----- Material for this exercise
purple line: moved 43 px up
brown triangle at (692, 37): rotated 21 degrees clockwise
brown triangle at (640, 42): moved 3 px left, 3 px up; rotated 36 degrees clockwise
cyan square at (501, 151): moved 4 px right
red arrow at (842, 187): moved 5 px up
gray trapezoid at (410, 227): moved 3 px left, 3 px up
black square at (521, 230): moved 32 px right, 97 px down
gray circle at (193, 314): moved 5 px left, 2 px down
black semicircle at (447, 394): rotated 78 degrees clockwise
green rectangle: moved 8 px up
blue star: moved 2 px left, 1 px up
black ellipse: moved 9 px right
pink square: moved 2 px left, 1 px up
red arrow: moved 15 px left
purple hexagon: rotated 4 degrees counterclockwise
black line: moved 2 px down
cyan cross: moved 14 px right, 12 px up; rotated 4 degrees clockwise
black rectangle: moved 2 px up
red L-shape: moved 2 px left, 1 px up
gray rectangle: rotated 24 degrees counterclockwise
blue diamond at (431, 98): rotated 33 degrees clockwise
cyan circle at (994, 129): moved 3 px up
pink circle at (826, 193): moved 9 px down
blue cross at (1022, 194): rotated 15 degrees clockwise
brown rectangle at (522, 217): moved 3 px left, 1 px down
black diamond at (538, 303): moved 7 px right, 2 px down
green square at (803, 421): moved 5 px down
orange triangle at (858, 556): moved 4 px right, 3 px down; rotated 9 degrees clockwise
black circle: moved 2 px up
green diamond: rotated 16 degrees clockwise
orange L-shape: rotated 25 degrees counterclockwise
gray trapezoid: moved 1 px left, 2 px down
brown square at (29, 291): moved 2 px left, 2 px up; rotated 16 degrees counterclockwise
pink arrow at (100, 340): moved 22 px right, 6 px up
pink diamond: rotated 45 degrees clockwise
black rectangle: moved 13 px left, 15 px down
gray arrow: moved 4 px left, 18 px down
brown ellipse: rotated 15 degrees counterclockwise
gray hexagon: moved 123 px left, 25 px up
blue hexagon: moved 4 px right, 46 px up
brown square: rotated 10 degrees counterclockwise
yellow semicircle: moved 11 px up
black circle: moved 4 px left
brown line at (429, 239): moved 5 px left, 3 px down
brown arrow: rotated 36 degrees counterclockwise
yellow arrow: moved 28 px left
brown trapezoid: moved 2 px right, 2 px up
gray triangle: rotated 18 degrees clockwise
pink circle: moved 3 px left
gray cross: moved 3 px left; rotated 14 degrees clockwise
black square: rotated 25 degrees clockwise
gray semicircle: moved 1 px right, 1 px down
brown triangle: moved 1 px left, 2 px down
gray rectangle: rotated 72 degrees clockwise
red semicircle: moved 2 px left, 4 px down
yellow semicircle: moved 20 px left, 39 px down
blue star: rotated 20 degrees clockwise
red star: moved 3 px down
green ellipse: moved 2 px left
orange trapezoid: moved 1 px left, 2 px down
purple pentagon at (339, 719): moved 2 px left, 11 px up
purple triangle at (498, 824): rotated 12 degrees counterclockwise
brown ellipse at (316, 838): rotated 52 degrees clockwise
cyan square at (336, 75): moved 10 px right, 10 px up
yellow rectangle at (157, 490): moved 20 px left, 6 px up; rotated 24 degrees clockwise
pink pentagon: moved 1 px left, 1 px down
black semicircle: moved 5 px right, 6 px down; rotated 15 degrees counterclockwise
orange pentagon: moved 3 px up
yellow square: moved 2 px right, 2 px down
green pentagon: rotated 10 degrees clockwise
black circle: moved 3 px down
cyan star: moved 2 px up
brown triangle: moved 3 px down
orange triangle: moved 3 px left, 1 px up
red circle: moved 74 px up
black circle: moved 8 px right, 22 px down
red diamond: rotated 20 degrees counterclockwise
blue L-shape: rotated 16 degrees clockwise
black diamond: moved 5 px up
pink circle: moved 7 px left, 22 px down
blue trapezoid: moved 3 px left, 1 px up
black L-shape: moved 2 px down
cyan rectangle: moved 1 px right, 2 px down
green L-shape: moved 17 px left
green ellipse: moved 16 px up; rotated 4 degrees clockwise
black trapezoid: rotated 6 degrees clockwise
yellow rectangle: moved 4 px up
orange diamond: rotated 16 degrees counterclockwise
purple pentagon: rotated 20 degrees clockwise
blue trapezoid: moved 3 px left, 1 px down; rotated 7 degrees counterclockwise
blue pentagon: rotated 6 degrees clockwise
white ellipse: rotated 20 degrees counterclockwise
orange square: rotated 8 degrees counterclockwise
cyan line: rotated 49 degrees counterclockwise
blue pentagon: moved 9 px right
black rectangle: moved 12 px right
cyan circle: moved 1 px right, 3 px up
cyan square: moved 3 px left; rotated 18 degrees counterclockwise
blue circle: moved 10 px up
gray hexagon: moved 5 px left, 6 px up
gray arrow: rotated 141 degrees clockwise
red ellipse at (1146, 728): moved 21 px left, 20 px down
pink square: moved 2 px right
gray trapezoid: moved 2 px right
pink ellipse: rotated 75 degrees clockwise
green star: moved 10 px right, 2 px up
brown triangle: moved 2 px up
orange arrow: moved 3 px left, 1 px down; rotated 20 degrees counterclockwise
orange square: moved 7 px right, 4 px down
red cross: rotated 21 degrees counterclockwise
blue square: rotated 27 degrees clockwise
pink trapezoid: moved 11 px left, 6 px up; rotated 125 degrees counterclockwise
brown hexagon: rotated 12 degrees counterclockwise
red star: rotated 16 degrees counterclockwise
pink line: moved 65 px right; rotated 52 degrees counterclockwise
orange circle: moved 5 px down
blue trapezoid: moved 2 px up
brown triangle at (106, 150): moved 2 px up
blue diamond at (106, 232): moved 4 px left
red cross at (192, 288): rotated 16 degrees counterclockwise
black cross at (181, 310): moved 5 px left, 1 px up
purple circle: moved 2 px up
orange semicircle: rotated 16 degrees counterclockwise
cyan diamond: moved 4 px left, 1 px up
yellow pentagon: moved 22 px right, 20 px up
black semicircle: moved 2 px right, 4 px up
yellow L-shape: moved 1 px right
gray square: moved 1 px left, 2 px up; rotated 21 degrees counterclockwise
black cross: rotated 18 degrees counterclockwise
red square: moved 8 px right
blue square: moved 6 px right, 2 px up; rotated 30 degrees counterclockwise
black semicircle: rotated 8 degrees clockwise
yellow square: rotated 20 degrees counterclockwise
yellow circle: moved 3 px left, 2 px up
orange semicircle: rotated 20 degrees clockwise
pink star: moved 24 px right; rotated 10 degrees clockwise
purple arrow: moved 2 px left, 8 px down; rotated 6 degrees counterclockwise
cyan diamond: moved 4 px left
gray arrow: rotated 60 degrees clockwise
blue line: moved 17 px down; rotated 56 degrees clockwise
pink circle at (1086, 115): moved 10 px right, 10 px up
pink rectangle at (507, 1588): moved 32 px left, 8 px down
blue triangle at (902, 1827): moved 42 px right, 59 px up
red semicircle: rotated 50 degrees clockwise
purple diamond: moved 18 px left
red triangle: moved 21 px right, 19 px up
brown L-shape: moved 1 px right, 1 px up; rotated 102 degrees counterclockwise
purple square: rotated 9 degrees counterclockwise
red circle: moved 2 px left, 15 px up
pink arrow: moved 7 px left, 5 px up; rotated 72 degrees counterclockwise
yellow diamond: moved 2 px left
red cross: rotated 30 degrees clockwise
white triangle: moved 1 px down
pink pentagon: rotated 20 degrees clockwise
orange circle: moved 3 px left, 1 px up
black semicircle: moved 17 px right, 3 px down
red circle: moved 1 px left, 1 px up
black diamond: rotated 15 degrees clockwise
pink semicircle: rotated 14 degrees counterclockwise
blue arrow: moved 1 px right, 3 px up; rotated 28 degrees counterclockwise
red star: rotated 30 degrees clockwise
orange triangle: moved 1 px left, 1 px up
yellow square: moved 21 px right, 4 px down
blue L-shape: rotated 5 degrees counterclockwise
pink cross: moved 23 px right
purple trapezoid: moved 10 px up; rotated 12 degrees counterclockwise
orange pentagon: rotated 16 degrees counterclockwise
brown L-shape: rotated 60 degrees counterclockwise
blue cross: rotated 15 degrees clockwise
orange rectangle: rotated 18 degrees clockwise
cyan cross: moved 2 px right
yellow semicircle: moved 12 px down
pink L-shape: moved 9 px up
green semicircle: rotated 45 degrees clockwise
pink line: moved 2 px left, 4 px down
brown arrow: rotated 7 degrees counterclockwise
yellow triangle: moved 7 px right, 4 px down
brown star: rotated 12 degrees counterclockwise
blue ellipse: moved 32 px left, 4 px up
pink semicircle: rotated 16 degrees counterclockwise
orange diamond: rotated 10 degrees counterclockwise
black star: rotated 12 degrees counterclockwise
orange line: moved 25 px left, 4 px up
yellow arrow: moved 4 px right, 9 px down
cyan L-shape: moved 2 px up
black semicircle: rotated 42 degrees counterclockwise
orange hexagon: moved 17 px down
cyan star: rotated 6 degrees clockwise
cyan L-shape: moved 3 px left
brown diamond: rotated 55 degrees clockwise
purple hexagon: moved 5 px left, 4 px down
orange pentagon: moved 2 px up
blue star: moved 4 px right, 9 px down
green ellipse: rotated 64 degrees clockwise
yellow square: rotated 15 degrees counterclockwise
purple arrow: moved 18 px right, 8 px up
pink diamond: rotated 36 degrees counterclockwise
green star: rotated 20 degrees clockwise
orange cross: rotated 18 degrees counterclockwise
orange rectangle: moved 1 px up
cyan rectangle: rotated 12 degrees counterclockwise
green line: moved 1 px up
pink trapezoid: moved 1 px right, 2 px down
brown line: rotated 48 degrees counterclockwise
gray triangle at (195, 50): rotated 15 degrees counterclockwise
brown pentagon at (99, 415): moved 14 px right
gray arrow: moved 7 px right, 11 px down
----------
What you have to do:
Starting at the line where "blue ellipse: moved 32 px left, 4 px up" appears, write out every line exactly as it stands until the listing ends, and add nothing.

Solution:
blue ellipse: moved 32 px left, 4 px up
pink semicircle: rotated 16 degrees counterclockwise
orange diamond: rotated 10 degrees counterclockwise
black star: rotated 12 degrees counterclockwise
orange line: moved 25 px left, 4 px up
yellow arrow: moved 4 px right, 9 px down
cyan L-shape: moved 2 px up
black semicircle: rotated 42 degrees counterclockwise
orange hexagon: moved 17 px down
cyan star: rotated 6 degrees clockwise
cyan L-shape: moved 3 px left
brown diamond: rotated 55 degrees clockwise
purple hexagon: moved 5 px left, 4 px down
orange pentagon: moved 2 px up
blue star: moved 4 px right, 9 px down
green ellipse: rotated 64 degrees clockwise
yellow square: rotated 15 degrees counterclockwise
purple arrow: moved 18 px right, 8 px up
pink diamond: rotated 36 degrees counterclockwise
green star: rotated 20 degrees clockwise
orange cross: rotated 18 degrees counterclockwise
orange rectangle: moved 1 px up
cyan rectangle: rotated 12 degrees counterclockwise
green line: moved 1 px up
pink trapezoid: moved 1 px right, 2 px down
brown line: rotated 48 degrees counterclockwise
gray triangle at (195, 50): rotated 15 degrees counterclockwise
brown pentagon at (99, 415): moved 14 px right
gray arrow: moved 7 px right, 11 px down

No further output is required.